▶ [Task to carry out]:
Below are records; the lines starting at the one with "R3: 10k (0V, VA) -> 10k (N14, VA)" and ending at the one with "S3: switch (N1, N5) -> button (N1, N5)" must be reproduced exactly, both included. Pictures must not appear.

▶ [Records shown]:
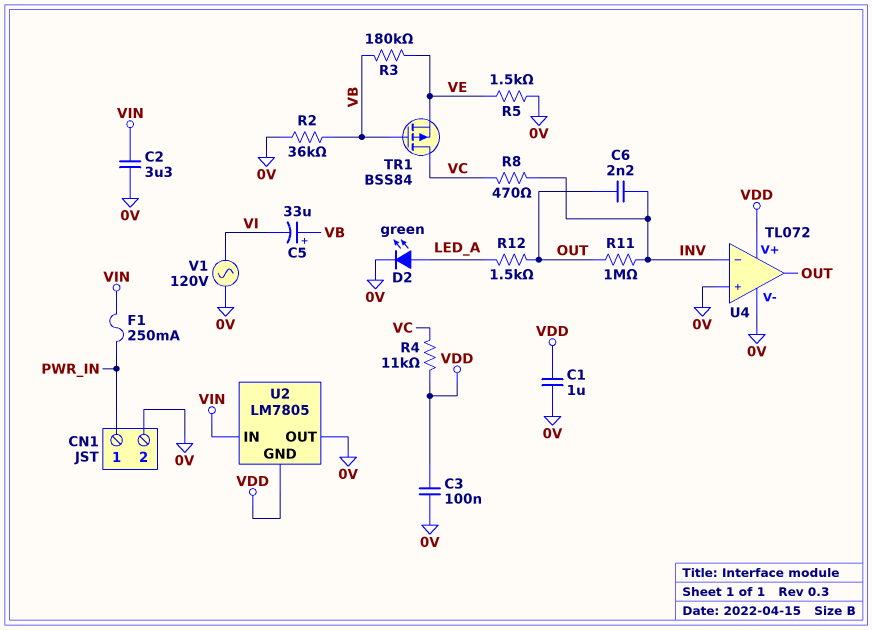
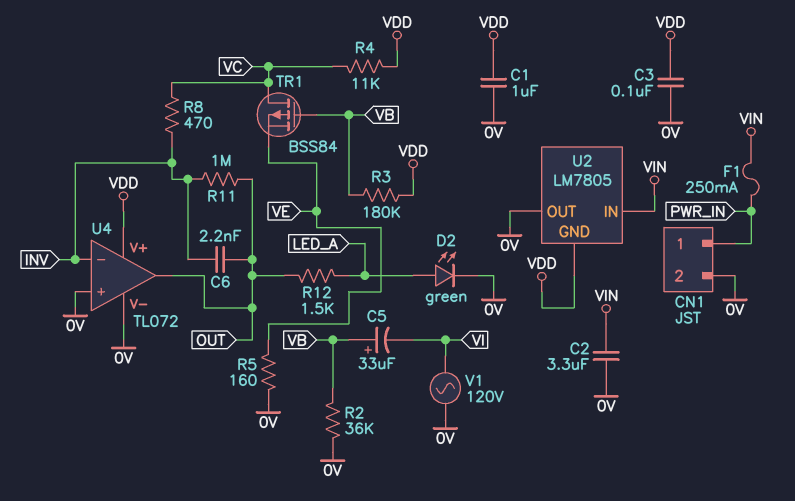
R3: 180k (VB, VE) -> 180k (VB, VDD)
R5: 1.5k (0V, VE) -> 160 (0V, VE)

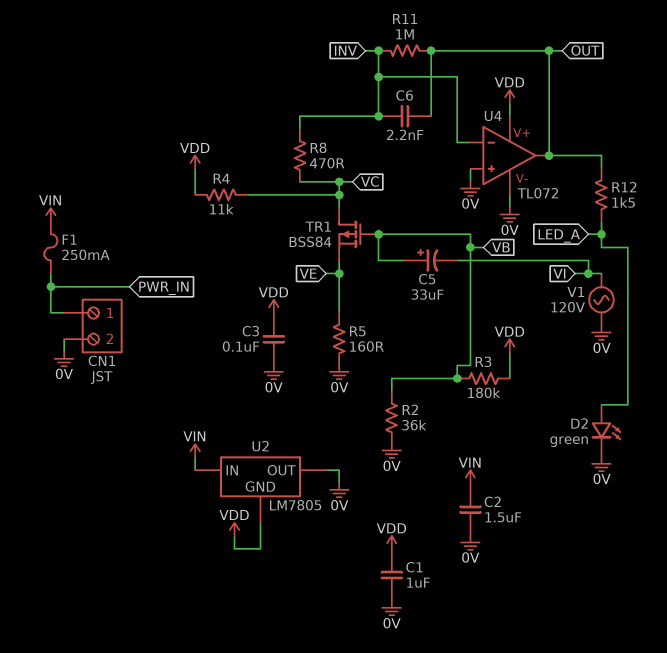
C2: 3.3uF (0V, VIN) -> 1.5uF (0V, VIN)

--

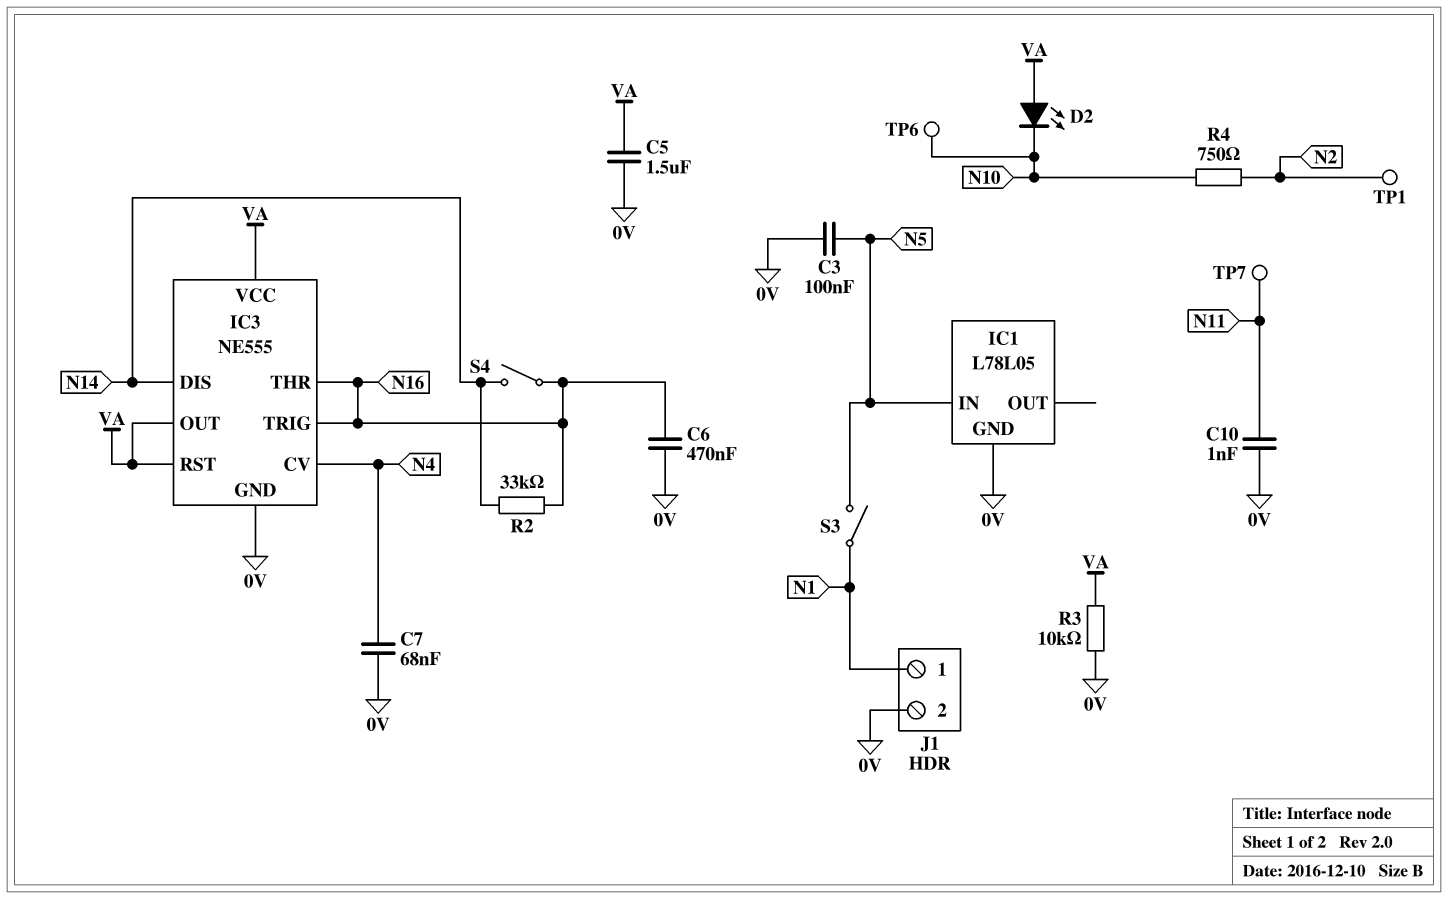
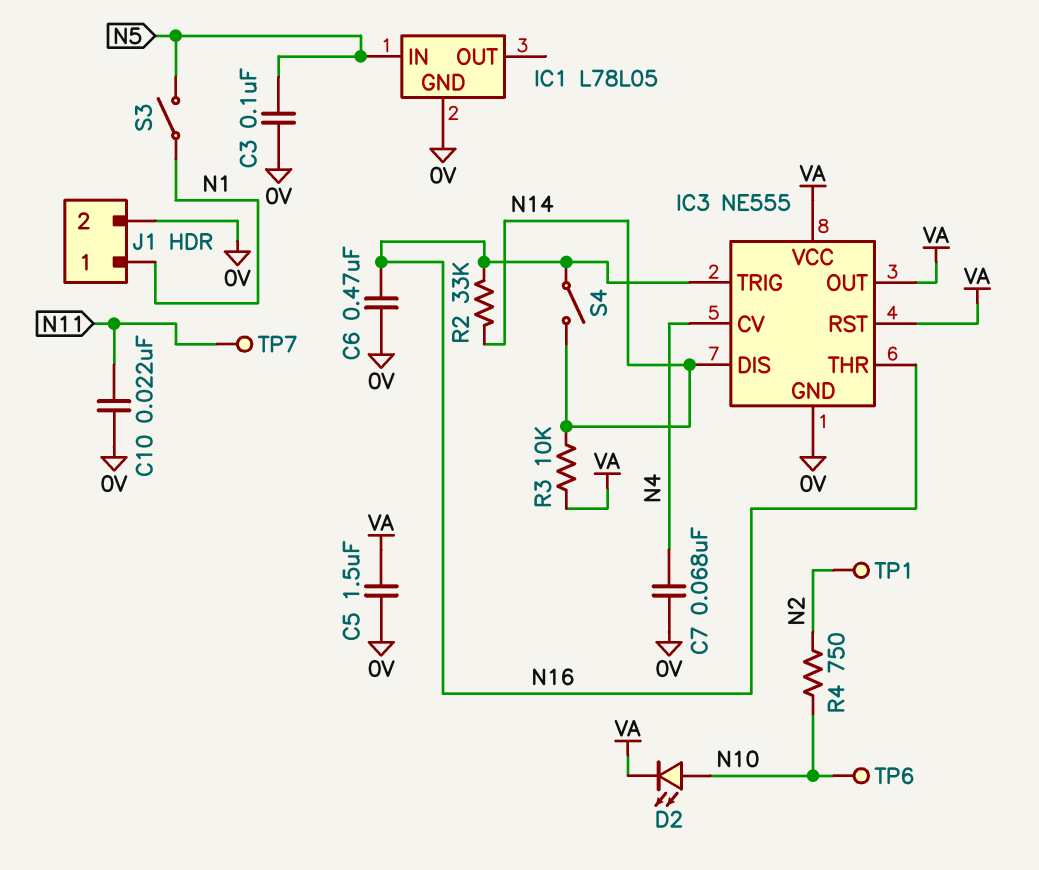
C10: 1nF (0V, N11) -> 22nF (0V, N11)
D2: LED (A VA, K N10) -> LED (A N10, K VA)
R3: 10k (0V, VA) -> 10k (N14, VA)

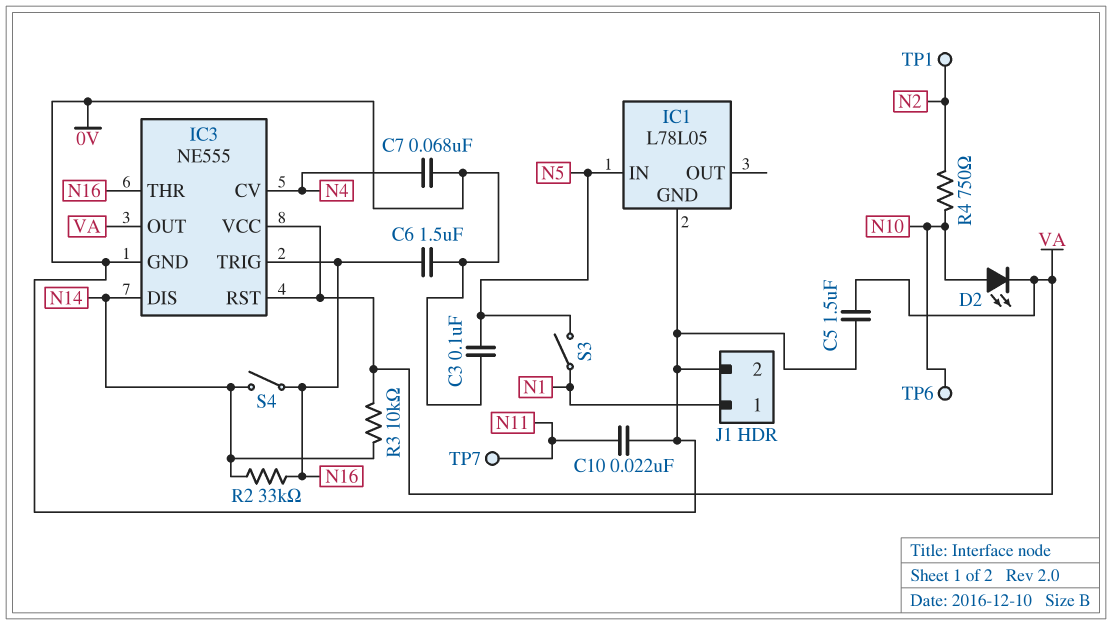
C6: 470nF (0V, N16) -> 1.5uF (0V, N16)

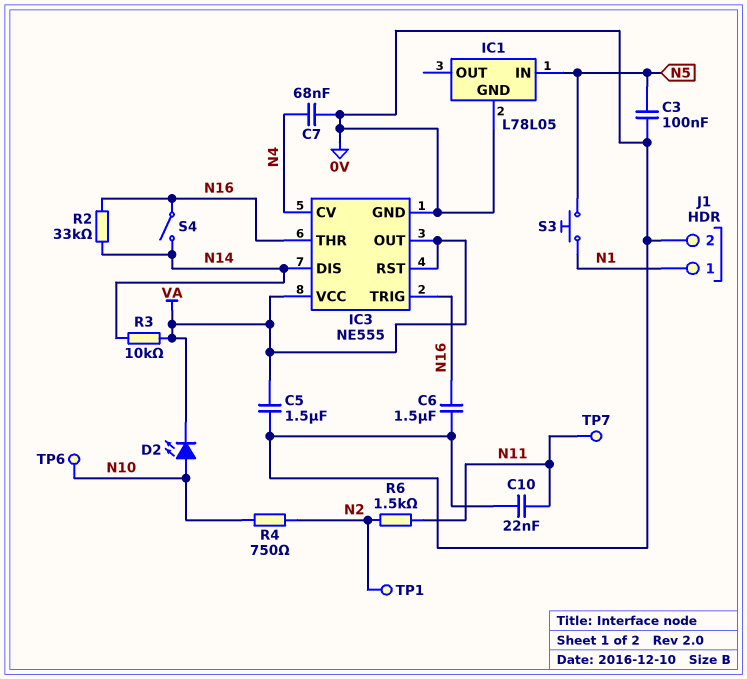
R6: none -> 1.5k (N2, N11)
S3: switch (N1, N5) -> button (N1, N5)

▶ [Result of this task]:
R3: 10k (0V, VA) -> 10k (N14, VA)

C6: 470nF (0V, N16) -> 1.5uF (0V, N16)

R6: none -> 1.5k (N2, N11)
S3: switch (N1, N5) -> button (N1, N5)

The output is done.